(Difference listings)
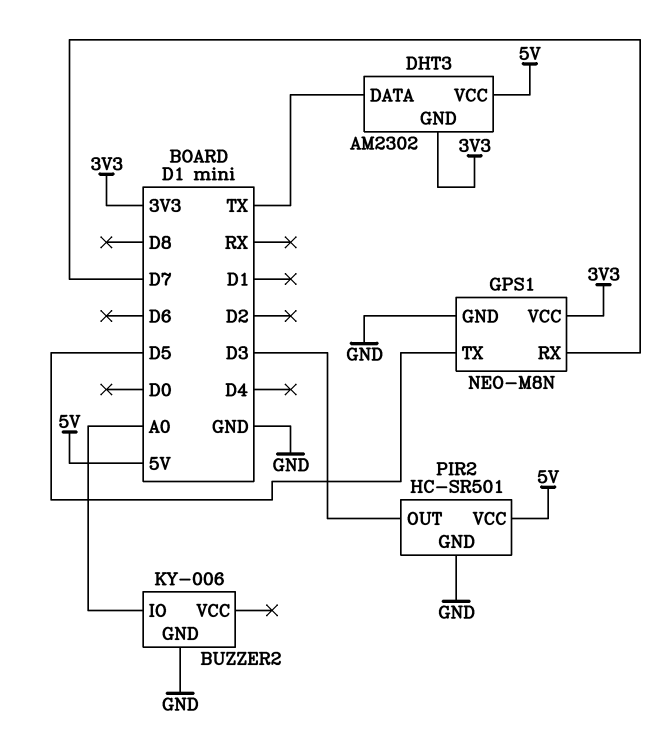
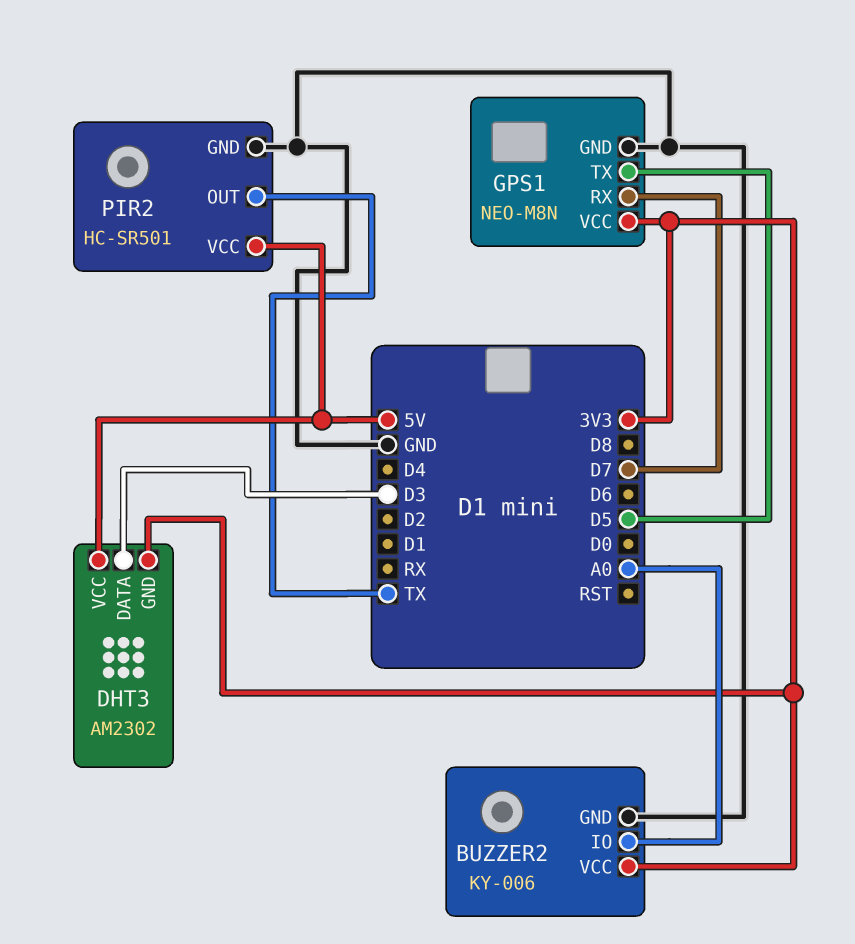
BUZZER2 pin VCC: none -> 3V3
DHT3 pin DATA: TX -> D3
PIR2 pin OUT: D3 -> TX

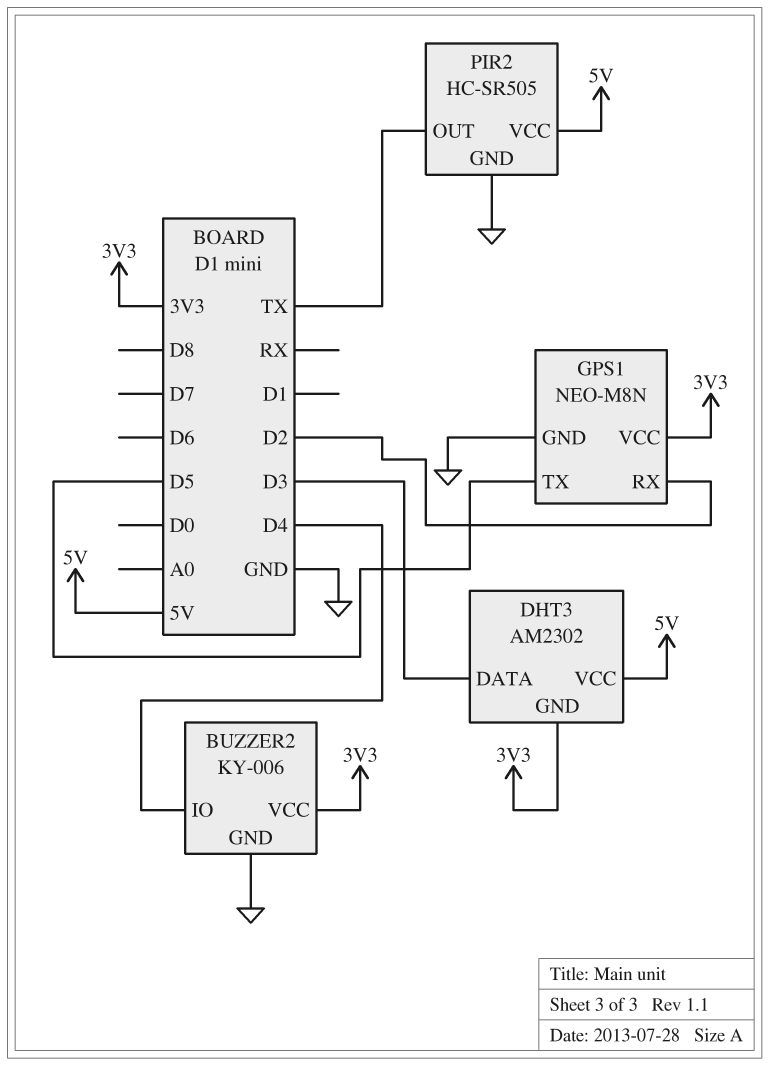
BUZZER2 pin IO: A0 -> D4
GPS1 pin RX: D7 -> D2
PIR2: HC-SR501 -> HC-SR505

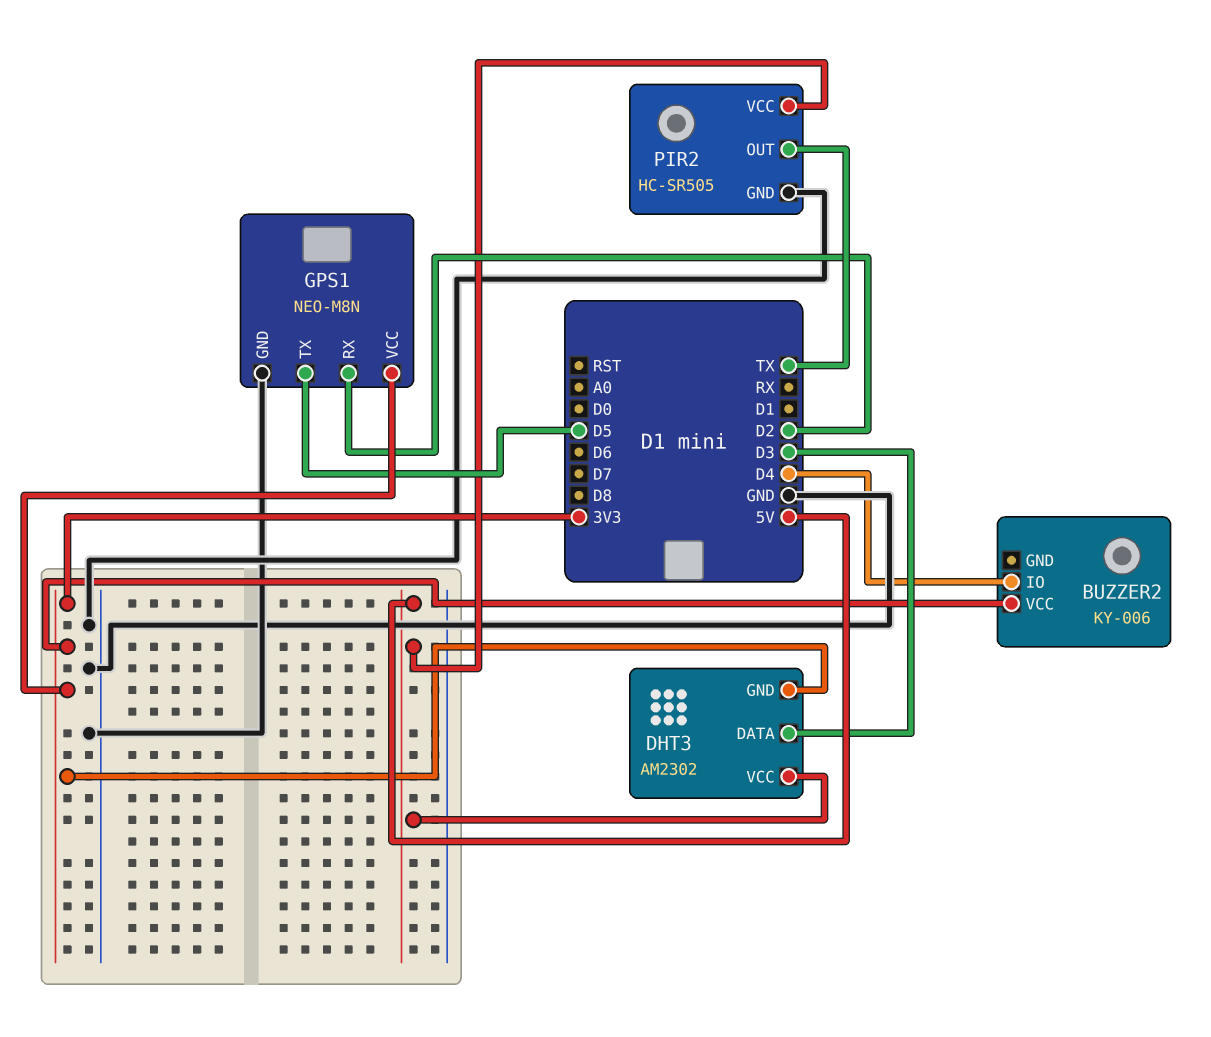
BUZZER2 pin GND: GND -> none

#### Aim of the exercise:
Repeat the entries faithfully. Any picture gets left out.

#### Exercise output:
BUZZER2 pin VCC: none -> 3V3
DHT3 pin DATA: TX -> D3
PIR2 pin OUT: D3 -> TX

BUZZER2 pin IO: A0 -> D4
GPS1 pin RX: D7 -> D2
PIR2: HC-SR501 -> HC-SR505

BUZZER2 pin GND: GND -> none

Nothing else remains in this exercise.